**Work task**
A word-for-word reproduction of the data below is needed, with no pictures in it.

**Materials provided**
*** Begin section ***
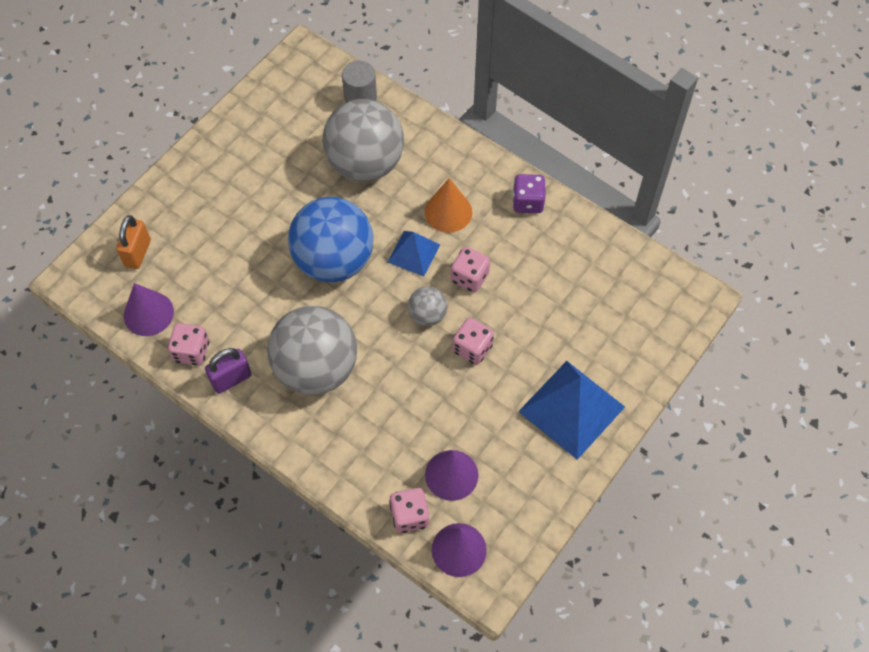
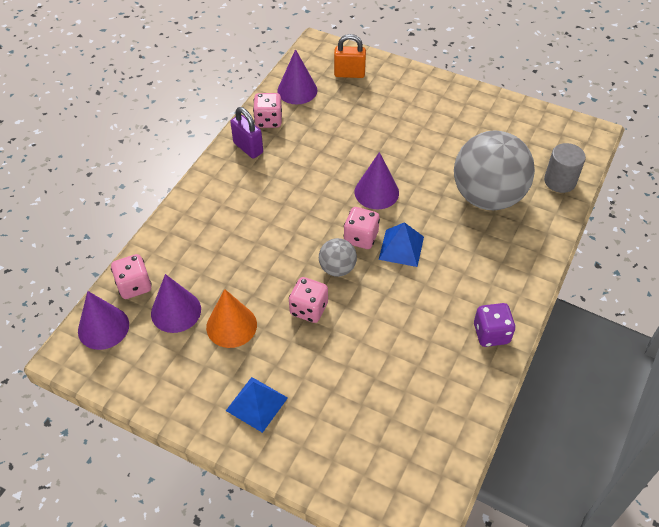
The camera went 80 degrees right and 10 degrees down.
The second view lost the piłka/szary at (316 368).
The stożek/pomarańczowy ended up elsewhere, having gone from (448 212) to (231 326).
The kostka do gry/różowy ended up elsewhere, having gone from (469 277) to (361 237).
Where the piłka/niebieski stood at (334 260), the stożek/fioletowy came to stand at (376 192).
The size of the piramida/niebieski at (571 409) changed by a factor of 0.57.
*** End section ***
**Output below**
The camera went 80 degrees right and 10 degrees down.
The second view lost the piłka/szary at (316 368).
The stożek/pomarańczowy ended up elsewhere, having gone from (448 212) to (231 326).
The kostka do gry/różowy ended up elsewhere, having gone from (469 277) to (361 237).
Where the piłka/niebieski stood at (334 260), the stożek/fioletowy came to stand at (376 192).
The size of the piramida/niebieski at (571 409) changed by a factor of 0.57.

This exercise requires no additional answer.